-- Opening Marker --

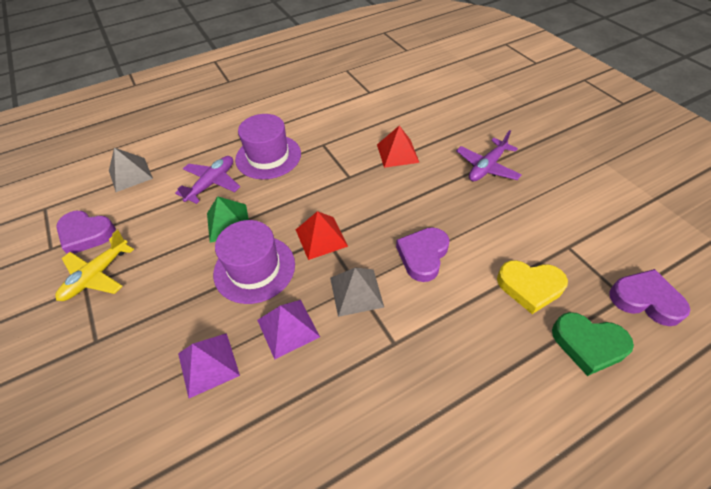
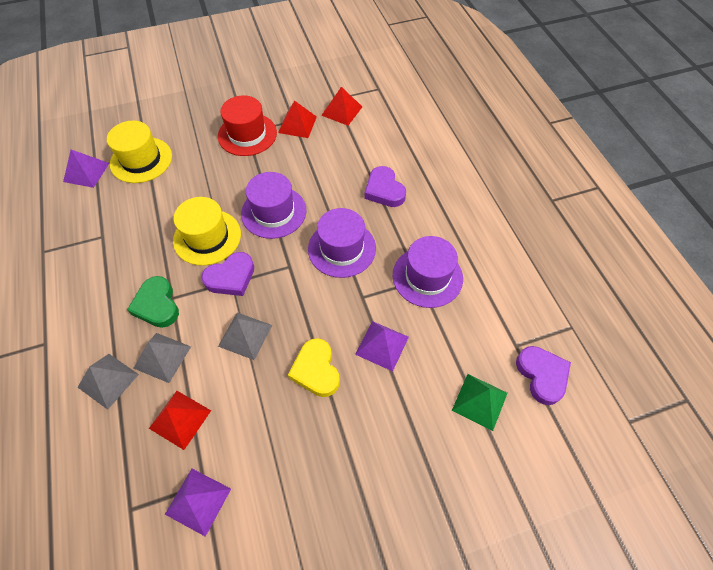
grey pyramid: [109,148,153,192] [330,267,384,317] = 2 -> [77,354,139,410] [133,333,191,383] [218,313,272,360] = 3
purple hat: [213,220,295,304] [235,114,301,179] = 2 -> [241,172,307,239] [308,208,376,278] [393,236,463,308] = 3
purple plane: [175,156,240,204] [456,130,522,181] = 2 -> none = 0
purple pyramid: [178,333,240,398] [257,300,320,359] = 2 -> [63,149,109,188] [165,469,231,537] [355,321,409,371] = 3
red hat: none = 0 -> [218,96,277,156] = 1
red pyramid: [296,211,348,260] [377,125,420,168] = 2 -> [149,391,211,450] [278,100,317,138] [321,87,362,126] = 3
yellow hat: none = 0 -> [107,121,172,183] [173,197,241,266] = 2
yellow plane: [55,230,134,301] = 1 -> none = 0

-- Closing Marker --

To do:
Everything from the line containing "purple plane: [175,156,240,204]" to the end of the records must be written out exactly; include both of those lines and no others.

Task solution:
purple plane: [175,156,240,204] [456,130,522,181] = 2 -> none = 0
purple pyramid: [178,333,240,398] [257,300,320,359] = 2 -> [63,149,109,188] [165,469,231,537] [355,321,409,371] = 3
red hat: none = 0 -> [218,96,277,156] = 1
red pyramid: [296,211,348,260] [377,125,420,168] = 2 -> [149,391,211,450] [278,100,317,138] [321,87,362,126] = 3
yellow hat: none = 0 -> [107,121,172,183] [173,197,241,266] = 2
yellow plane: [55,230,134,301] = 1 -> none = 0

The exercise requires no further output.